═════ EXERCISE INPUT ═════

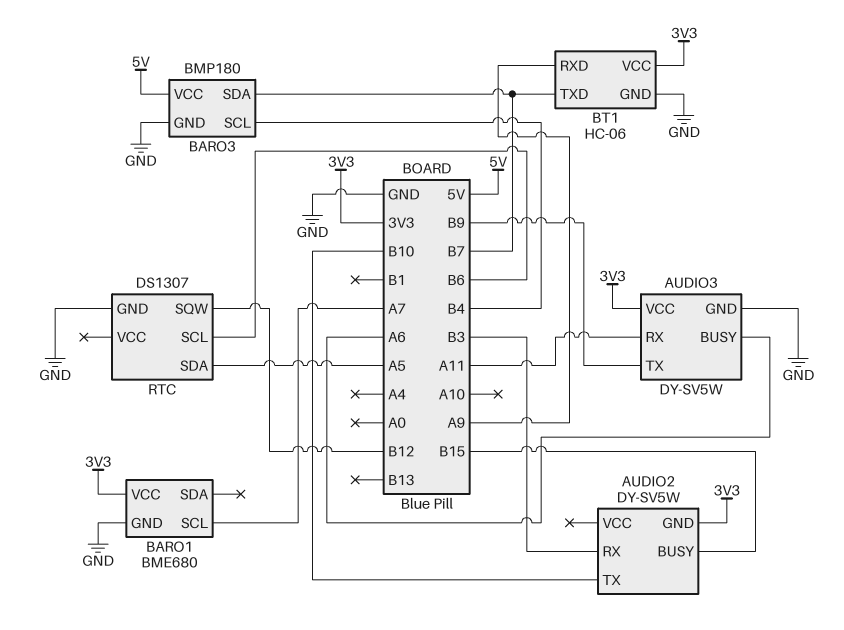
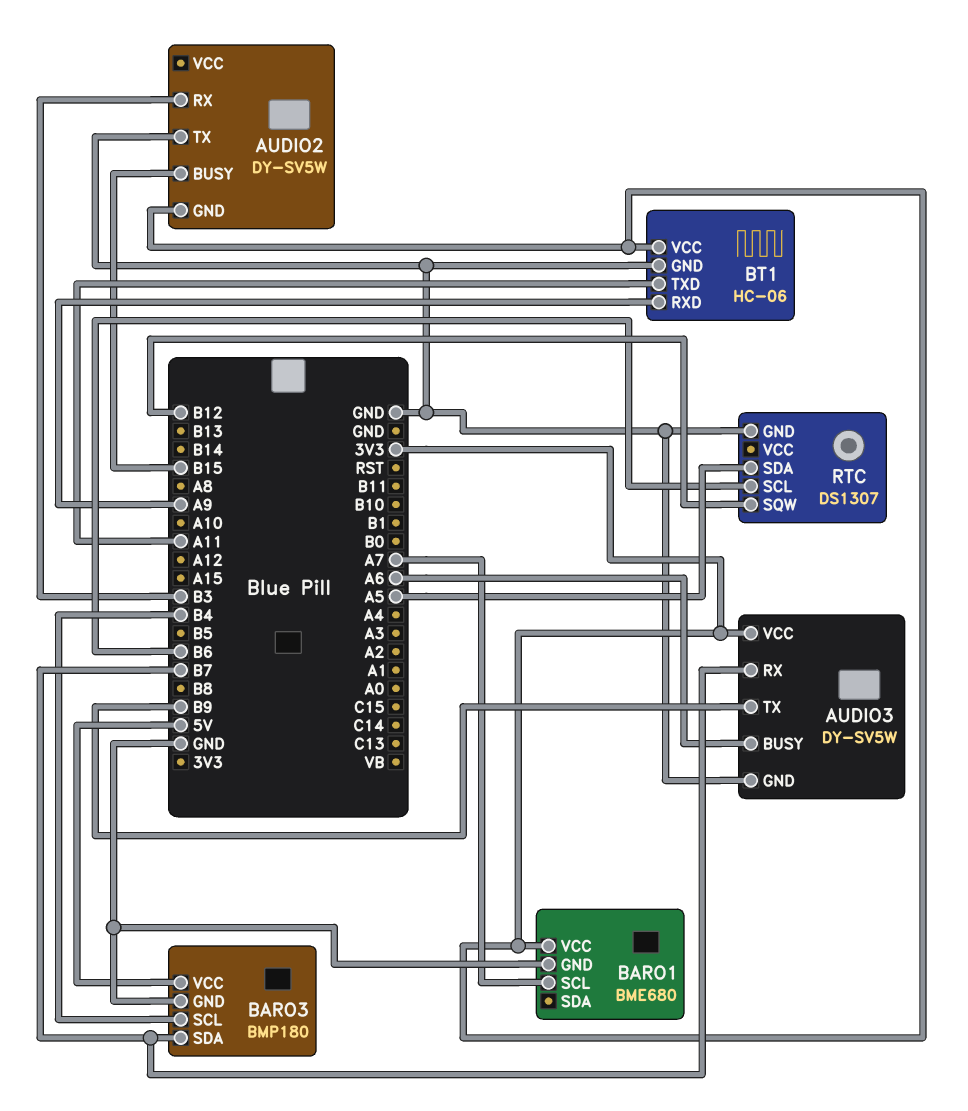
AUDIO2 pin TX: B10 -> GND
AUDIO3 pin RX: A11 -> B7
BT1 pin TXD: B7 -> A11

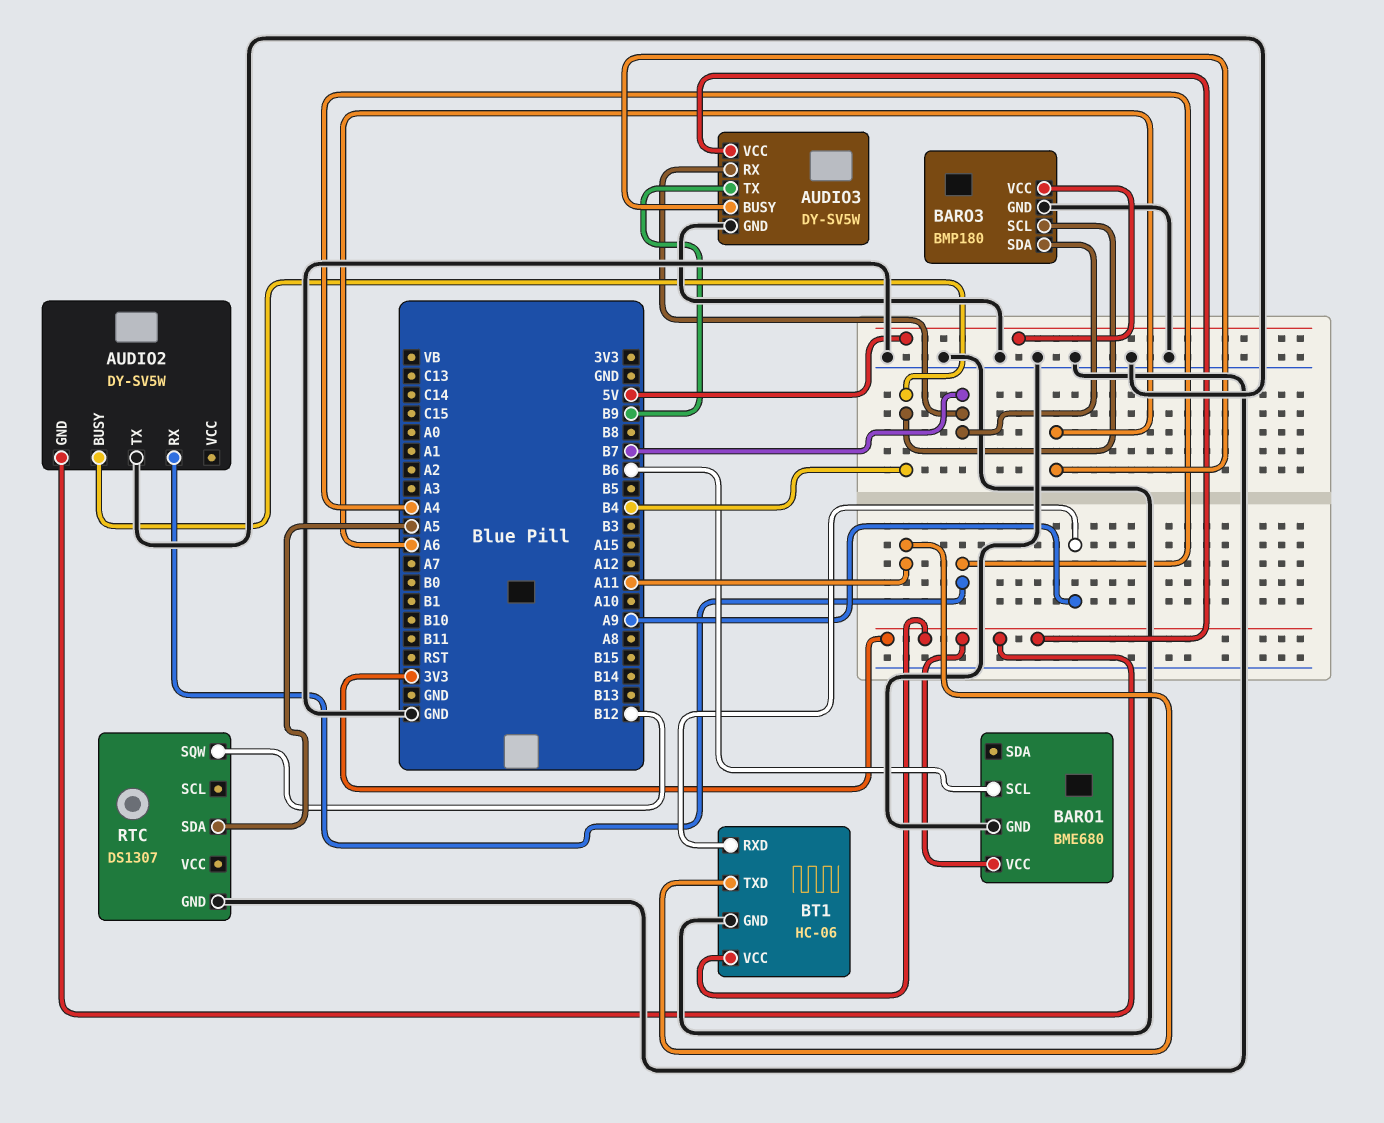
AUDIO2 pin BUSY: B15 -> B4
AUDIO2 pin RX: B3 -> A4
BARO1 pin SCL: A7 -> B6
RTC pin SCL: B6 -> none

═════

• **WHAT IS REQUIRED**: The records above are to be repeated exactly, with every picture removed from the copy.

• **COMPLETED EXERCISE**:
AUDIO2 pin TX: B10 -> GND
AUDIO3 pin RX: A11 -> B7
BT1 pin TXD: B7 -> A11

AUDIO2 pin BUSY: B15 -> B4
AUDIO2 pin RX: B3 -> A4
BARO1 pin SCL: A7 -> B6
RTC pin SCL: B6 -> none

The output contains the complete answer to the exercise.